## WORK REQUIRED
Print out each entry below in full, exactly as given, excluding pictures.

(Scene edit records)

· · · · · · ·

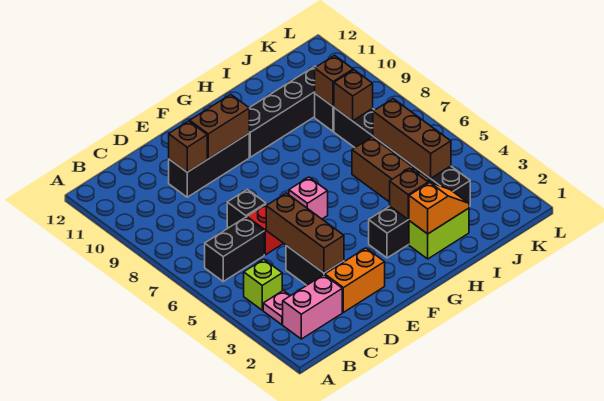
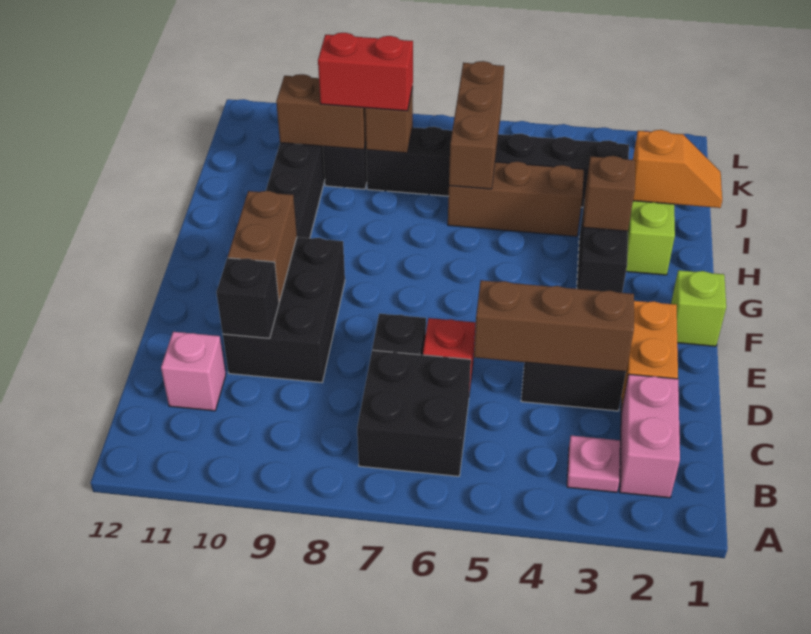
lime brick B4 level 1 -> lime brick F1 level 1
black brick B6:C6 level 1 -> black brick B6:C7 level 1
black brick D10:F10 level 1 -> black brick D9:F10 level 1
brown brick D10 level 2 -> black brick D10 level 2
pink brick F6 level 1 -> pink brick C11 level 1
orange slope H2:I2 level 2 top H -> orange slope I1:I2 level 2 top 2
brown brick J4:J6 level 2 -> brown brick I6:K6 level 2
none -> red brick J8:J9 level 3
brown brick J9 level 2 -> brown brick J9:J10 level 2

· · · · · · ·

## SOLUTION BELOW
lime brick B4 level 1 -> lime brick F1 level 1
black brick B6:C6 level 1 -> black brick B6:C7 level 1
black brick D10:F10 level 1 -> black brick D9:F10 level 1
brown brick D10 level 2 -> black brick D10 level 2
pink brick F6 level 1 -> pink brick C11 level 1
orange slope H2:I2 level 2 top H -> orange slope I1:I2 level 2 top 2
brown brick J4:J6 level 2 -> brown brick I6:K6 level 2
none -> red brick J8:J9 level 3
brown brick J9 level 2 -> brown brick J9:J10 level 2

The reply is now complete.